(Object change listings)

****************************************

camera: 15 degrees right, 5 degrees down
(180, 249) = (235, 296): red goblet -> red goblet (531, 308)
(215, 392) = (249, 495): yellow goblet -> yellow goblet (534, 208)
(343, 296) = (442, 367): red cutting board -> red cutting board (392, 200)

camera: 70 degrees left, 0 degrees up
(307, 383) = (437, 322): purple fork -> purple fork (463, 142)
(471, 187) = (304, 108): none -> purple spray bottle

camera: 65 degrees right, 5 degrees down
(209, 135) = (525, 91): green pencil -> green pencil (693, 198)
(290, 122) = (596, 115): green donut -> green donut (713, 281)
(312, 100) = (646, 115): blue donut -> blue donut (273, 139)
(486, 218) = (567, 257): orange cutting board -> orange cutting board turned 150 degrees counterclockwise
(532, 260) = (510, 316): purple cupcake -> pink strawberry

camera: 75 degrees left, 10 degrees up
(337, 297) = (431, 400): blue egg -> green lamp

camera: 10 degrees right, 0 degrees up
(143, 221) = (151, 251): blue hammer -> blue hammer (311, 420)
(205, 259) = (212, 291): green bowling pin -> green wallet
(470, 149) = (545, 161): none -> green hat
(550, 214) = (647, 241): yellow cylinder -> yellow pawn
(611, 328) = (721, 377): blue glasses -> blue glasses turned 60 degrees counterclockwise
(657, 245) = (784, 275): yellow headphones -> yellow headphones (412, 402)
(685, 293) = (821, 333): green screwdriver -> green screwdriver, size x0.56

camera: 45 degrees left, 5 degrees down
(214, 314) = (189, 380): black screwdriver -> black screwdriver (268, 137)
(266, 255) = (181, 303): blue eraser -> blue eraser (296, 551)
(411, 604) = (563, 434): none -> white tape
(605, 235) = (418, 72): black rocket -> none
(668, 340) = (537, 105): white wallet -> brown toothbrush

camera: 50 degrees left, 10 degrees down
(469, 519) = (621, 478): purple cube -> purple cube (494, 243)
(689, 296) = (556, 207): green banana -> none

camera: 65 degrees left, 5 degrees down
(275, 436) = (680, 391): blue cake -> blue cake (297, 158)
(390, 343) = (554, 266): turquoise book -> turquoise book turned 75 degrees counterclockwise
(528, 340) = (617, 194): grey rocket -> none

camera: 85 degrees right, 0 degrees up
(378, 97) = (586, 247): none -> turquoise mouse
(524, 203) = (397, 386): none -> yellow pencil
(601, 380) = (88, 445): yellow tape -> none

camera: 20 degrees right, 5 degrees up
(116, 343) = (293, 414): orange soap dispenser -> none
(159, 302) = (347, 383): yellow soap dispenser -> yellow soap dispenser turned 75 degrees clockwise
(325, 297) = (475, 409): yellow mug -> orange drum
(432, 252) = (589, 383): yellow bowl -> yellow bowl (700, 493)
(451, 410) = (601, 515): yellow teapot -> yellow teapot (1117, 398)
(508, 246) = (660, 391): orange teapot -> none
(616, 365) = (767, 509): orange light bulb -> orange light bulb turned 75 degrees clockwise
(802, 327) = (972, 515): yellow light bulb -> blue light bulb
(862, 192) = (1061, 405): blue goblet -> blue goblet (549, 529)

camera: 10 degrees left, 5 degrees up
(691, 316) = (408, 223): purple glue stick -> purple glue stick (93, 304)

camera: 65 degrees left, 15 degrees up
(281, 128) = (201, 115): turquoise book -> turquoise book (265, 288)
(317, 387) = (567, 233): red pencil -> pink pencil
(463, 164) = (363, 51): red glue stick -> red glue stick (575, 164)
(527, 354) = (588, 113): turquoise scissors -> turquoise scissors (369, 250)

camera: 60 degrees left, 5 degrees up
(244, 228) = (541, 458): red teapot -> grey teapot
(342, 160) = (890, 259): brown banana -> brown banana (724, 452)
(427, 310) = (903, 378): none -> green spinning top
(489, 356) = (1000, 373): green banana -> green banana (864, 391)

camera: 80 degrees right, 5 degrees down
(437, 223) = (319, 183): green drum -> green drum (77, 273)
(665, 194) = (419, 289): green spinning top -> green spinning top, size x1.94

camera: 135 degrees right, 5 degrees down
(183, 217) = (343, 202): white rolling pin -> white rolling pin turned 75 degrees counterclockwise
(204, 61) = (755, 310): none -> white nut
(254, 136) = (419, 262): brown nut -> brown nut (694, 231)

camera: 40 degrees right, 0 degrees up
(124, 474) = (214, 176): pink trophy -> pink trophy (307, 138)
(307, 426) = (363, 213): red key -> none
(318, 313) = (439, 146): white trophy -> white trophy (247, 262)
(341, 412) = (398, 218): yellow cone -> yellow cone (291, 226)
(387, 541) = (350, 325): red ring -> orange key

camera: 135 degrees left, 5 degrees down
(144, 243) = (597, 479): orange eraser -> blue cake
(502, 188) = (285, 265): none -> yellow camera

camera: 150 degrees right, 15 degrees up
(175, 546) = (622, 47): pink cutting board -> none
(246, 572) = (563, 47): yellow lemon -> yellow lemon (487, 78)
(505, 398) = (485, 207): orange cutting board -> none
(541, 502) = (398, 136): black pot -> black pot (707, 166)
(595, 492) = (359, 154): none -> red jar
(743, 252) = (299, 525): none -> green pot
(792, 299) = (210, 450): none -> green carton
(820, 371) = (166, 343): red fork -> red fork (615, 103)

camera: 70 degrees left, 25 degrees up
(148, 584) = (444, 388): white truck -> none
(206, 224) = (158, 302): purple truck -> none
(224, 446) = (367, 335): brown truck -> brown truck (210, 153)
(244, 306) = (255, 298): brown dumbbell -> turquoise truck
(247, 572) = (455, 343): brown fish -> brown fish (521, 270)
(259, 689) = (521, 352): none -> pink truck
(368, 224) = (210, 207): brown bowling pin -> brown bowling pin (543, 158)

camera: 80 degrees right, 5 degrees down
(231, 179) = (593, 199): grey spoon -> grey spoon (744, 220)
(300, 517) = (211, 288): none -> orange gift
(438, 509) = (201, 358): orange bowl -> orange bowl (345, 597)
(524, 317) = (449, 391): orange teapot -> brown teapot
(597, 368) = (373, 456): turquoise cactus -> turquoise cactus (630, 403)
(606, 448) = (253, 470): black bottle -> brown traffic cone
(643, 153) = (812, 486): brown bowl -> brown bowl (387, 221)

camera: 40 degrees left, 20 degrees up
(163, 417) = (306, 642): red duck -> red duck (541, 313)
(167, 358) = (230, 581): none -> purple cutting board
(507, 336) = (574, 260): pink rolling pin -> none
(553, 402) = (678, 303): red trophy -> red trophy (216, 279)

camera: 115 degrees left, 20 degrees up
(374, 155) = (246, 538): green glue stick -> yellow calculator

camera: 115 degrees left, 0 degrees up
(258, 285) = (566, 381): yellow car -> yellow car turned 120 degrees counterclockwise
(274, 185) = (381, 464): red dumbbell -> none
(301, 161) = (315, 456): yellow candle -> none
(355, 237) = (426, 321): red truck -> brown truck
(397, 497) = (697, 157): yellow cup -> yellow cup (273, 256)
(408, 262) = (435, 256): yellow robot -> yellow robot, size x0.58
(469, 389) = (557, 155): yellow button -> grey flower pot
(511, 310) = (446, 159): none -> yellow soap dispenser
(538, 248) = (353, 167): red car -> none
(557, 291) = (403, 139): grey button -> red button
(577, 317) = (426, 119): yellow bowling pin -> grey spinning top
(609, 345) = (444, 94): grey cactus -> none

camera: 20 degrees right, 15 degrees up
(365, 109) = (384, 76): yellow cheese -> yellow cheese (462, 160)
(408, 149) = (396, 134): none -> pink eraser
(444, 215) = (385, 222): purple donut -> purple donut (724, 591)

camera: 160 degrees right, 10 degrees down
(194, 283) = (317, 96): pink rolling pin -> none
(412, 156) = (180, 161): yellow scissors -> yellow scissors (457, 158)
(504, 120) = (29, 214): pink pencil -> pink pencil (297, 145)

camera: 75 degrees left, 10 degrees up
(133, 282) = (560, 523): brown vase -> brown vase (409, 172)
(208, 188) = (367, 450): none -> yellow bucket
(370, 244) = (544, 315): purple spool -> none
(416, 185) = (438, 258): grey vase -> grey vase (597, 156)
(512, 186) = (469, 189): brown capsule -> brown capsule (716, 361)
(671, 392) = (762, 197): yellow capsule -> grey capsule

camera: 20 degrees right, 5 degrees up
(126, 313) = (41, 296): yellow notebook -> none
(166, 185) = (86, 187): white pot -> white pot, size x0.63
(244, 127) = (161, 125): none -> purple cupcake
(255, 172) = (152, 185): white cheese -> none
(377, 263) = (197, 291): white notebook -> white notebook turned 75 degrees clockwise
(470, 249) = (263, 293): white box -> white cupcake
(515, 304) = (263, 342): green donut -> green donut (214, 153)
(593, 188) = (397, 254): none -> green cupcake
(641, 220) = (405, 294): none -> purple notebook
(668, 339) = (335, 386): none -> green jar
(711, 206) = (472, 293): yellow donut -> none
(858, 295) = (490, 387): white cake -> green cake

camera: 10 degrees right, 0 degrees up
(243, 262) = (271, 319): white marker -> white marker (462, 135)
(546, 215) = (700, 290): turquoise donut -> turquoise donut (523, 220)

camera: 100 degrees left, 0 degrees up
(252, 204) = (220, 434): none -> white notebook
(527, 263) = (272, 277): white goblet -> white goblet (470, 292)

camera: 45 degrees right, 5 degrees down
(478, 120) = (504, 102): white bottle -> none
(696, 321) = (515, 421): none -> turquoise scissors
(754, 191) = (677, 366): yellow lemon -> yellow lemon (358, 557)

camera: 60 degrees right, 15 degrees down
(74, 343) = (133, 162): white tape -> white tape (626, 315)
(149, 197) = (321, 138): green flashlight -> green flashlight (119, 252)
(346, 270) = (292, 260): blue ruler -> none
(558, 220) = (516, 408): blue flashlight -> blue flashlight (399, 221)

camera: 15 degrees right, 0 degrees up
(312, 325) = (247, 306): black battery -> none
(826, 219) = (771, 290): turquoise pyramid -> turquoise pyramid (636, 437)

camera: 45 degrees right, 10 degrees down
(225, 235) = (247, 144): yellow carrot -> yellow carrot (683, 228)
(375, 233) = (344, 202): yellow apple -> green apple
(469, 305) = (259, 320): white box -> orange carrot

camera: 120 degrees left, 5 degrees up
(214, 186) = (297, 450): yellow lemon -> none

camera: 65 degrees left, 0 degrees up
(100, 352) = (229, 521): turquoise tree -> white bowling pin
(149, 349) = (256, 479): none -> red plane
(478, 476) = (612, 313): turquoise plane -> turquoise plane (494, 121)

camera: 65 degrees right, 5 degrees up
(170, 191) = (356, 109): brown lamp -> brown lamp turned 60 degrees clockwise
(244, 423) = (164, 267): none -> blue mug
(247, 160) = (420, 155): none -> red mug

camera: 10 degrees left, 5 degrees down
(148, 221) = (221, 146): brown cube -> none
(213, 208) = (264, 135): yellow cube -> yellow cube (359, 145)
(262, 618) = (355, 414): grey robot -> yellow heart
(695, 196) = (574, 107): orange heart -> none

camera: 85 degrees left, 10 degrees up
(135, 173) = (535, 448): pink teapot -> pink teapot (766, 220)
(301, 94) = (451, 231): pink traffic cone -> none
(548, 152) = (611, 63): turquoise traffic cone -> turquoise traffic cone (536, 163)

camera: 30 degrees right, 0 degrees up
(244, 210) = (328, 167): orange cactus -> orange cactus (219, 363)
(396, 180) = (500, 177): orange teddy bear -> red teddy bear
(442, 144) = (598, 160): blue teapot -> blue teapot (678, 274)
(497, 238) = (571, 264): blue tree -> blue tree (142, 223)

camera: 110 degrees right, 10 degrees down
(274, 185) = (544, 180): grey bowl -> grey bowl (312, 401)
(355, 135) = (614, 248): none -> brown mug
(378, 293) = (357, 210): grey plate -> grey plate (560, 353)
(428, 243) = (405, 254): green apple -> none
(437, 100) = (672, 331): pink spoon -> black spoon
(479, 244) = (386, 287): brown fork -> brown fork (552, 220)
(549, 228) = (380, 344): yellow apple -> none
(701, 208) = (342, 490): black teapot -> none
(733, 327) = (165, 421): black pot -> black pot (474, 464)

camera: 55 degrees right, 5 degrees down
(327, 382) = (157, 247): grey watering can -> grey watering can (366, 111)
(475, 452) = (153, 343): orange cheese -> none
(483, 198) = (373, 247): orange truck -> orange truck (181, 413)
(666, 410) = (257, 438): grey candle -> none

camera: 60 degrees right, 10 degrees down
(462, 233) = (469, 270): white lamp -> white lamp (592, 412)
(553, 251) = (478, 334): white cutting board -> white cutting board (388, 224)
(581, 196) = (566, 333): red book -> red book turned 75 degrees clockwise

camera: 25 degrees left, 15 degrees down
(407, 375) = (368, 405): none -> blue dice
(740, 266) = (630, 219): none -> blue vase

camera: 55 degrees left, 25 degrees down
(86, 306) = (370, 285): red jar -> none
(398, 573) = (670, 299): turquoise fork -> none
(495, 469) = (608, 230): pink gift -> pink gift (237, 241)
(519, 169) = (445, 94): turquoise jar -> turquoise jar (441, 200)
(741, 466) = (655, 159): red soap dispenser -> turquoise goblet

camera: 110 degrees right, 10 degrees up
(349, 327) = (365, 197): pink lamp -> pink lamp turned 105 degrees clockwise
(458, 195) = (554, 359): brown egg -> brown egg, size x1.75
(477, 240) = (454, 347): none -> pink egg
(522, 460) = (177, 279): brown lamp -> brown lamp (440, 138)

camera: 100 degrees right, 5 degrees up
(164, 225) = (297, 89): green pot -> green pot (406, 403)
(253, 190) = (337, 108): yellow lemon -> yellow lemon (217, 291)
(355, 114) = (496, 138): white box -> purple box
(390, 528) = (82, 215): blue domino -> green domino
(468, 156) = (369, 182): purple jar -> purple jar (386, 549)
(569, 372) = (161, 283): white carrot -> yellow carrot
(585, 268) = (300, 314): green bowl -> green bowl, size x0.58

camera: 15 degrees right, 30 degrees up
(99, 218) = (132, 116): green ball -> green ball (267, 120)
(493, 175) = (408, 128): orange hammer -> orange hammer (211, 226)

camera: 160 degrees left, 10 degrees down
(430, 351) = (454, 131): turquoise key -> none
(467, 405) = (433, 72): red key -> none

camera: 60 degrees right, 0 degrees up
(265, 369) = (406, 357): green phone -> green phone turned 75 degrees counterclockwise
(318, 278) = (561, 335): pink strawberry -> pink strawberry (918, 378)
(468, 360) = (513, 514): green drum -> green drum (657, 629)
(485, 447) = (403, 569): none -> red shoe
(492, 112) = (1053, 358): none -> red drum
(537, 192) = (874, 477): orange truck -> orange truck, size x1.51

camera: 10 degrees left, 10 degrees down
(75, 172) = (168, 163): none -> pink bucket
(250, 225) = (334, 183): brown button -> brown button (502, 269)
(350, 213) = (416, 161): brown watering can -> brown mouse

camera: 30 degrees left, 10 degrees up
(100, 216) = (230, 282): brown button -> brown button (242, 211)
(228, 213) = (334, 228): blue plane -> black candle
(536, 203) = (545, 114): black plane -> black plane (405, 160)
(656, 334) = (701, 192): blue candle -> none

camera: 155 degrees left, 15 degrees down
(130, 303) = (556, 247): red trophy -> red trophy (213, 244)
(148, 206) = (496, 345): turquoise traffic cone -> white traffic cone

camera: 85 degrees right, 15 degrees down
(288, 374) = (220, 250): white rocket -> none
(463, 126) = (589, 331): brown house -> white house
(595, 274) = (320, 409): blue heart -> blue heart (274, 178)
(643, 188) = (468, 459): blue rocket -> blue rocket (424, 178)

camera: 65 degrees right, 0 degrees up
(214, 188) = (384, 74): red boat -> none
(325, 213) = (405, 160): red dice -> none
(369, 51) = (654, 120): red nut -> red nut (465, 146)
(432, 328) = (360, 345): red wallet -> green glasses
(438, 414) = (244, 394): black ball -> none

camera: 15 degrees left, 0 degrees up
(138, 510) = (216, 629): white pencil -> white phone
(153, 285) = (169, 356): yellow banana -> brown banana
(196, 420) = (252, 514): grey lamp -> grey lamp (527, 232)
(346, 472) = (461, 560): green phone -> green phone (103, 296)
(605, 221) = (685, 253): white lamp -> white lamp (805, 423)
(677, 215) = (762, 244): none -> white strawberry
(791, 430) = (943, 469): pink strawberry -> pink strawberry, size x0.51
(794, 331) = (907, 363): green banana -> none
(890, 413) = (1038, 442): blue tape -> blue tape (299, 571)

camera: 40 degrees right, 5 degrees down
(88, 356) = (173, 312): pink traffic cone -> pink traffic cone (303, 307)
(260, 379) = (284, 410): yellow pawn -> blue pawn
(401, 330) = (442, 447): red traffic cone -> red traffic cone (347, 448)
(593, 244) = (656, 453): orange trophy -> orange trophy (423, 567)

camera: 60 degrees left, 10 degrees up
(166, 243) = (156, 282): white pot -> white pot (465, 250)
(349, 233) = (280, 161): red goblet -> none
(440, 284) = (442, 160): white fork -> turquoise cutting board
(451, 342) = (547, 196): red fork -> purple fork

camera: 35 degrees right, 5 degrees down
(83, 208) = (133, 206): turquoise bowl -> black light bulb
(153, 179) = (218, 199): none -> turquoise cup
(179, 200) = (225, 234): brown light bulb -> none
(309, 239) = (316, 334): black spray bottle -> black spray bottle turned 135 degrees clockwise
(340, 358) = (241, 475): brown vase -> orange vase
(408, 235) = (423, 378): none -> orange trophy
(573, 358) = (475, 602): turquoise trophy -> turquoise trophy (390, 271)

****************************************

There is a line with "(275, 436) = (680, 391): blue" and a line with "(862, 192) = (1061, 405): blue" above. Copy exactly those two lines and all lines between them, with nothing else.

ANSWER AREA |
(275, 436) = (680, 391): blue cake -> blue cake (297, 158)
(390, 343) = (554, 266): turquoise book -> turquoise book turned 75 degrees counterclockwise
(528, 340) = (617, 194): grey rocket -> none

camera: 85 degrees right, 0 degrees up
(378, 97) = (586, 247): none -> turquoise mouse
(524, 203) = (397, 386): none -> yellow pencil
(601, 380) = (88, 445): yellow tape -> none

camera: 20 degrees right, 5 degrees up
(116, 343) = (293, 414): orange soap dispenser -> none
(159, 302) = (347, 383): yellow soap dispenser -> yellow soap dispenser turned 75 degrees clockwise
(325, 297) = (475, 409): yellow mug -> orange drum
(432, 252) = (589, 383): yellow bowl -> yellow bowl (700, 493)
(451, 410) = (601, 515): yellow teapot -> yellow teapot (1117, 398)
(508, 246) = (660, 391): orange teapot -> none
(616, 365) = (767, 509): orange light bulb -> orange light bulb turned 75 degrees clockwise
(802, 327) = (972, 515): yellow light bulb -> blue light bulb
(862, 192) = (1061, 405): blue goblet -> blue goblet (549, 529)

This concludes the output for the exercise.